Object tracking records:
◆ ◆ ◆ ◆ ◆ ◆ ◆

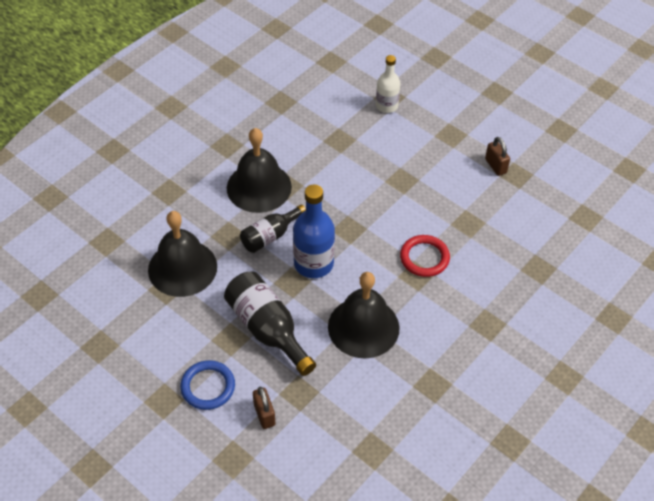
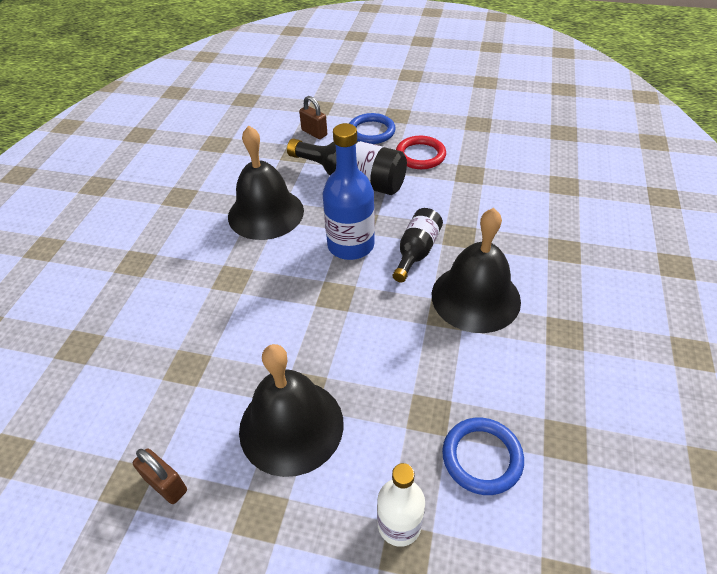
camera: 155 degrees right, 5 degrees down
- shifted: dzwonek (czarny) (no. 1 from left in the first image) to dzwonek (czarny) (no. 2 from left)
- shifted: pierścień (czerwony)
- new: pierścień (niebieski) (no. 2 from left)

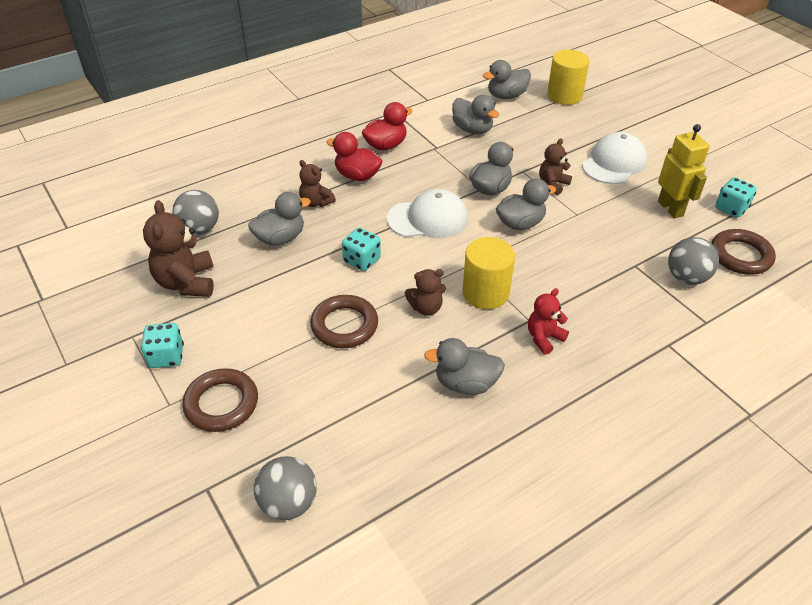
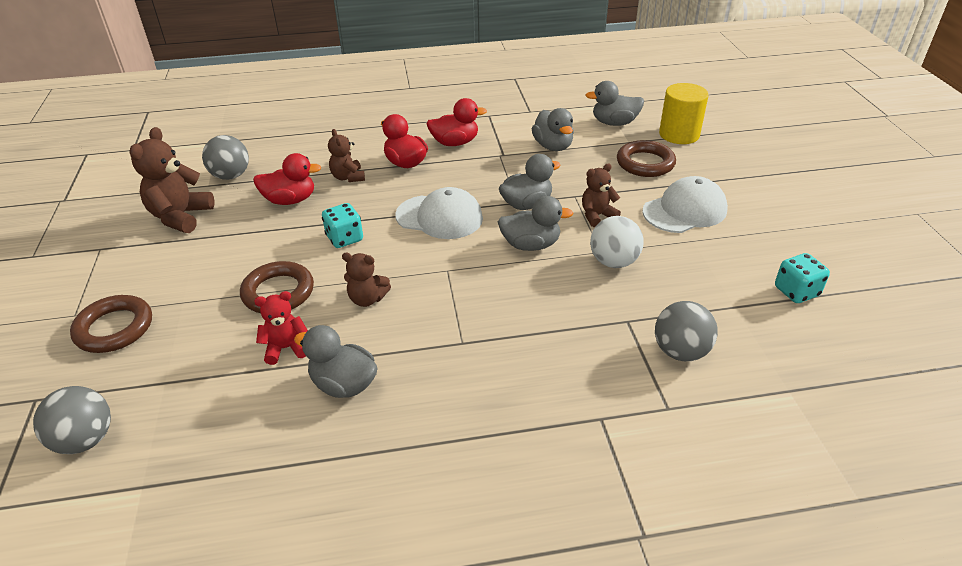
camera: 25 degrees right, 5 degrees down
- repainted: kaczka (szary) (no. 1 from left) to kaczka (czerwony) (no. 1 from left)
- shifted: miś (czerwony)
- new: piłka (biały)
- shifted: pierścień (brązowy) (no. 3 from left)
- gone: kostka do gry (turkusowy) (no. 1 from left)
- gone: walec (żółty) (no. 1 from left)
- gone: robot (żółty)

◆ ◆ ◆ ◆ ◆ ◆ ◆

▶ _ACTIVITY_:
From the line containing "- shifted: pierścień (czerwony)" through the last line of the entries, both included, print each line exactly and omit any picture.

▶ _RESULT BELOW_:
- shifted: pierścień (czerwony)
- new: pierścień (niebieski) (no. 2 from left)

camera: 25 degrees right, 5 degrees down
- repainted: kaczka (szary) (no. 1 from left) to kaczka (czerwony) (no. 1 from left)
- shifted: miś (czerwony)
- new: piłka (biały)
- shifted: pierścień (brązowy) (no. 3 from left)
- gone: kostka do gry (turkusowy) (no. 1 from left)
- gone: walec (żółty) (no. 1 from left)
- gone: robot (żółty)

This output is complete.